Transcribe every entry that follows exactly, omitting all pictures.

─── Material provided

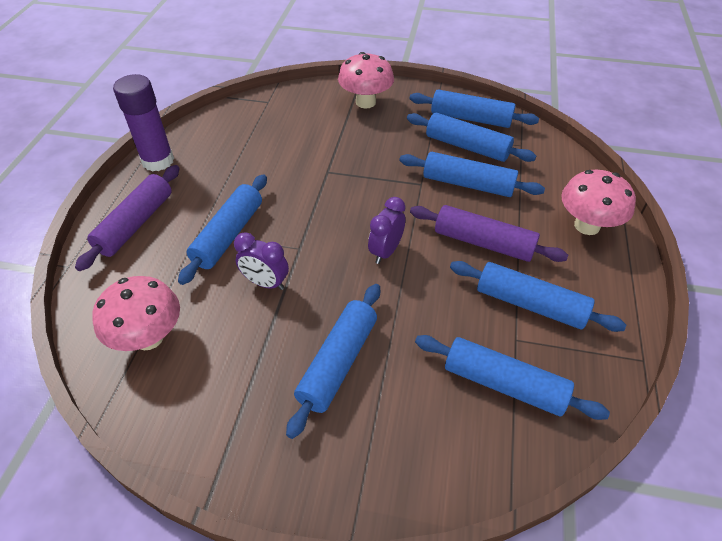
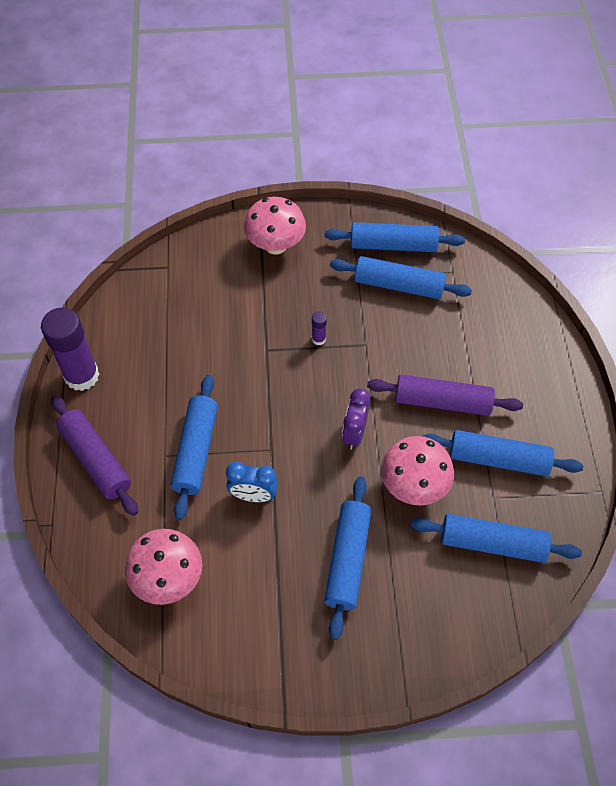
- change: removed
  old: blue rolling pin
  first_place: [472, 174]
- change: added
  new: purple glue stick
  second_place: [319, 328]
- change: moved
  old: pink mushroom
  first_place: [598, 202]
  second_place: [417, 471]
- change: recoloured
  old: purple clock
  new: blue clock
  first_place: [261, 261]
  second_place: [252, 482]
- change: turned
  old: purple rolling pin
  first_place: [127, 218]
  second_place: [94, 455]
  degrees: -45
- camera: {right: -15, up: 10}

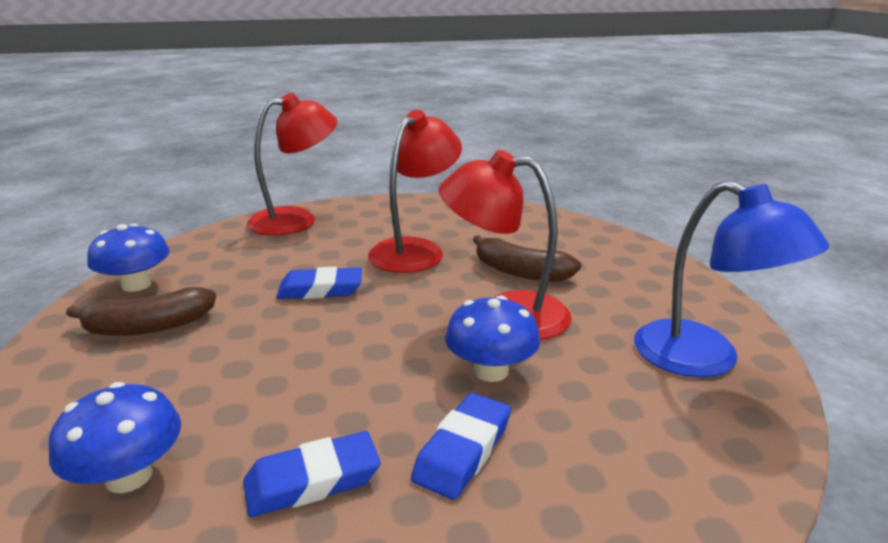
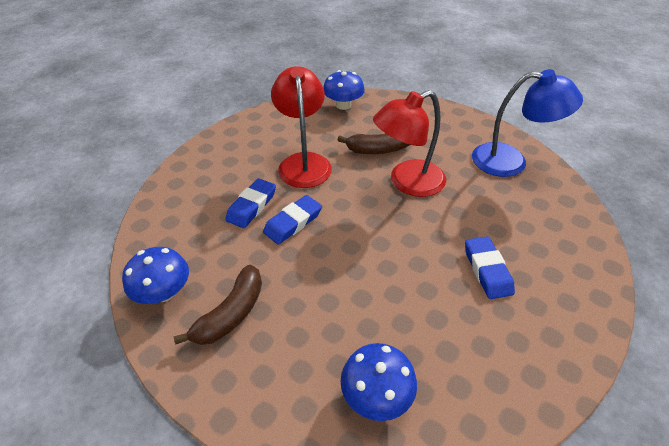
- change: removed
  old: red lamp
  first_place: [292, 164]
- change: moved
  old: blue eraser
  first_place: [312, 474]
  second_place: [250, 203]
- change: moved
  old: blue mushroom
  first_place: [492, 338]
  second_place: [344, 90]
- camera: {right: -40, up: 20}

──────

- _Expected answer_
- change: removed
  old: blue rolling pin
  first_place: [472, 174]
- change: added
  new: purple glue stick
  second_place: [319, 328]
- change: moved
  old: pink mushroom
  first_place: [598, 202]
  second_place: [417, 471]
- change: recoloured
  old: purple clock
  new: blue clock
  first_place: [261, 261]
  second_place: [252, 482]
- change: turned
  old: purple rolling pin
  first_place: [127, 218]
  second_place: [94, 455]
  degrees: -45
- camera: {right: -15, up: 10}

- change: removed
  old: red lamp
  first_place: [292, 164]
- change: moved
  old: blue eraser
  first_place: [312, 474]
  second_place: [250, 203]
- change: moved
  old: blue mushroom
  first_place: [492, 338]
  second_place: [344, 90]
- camera: {right: -40, up: 20}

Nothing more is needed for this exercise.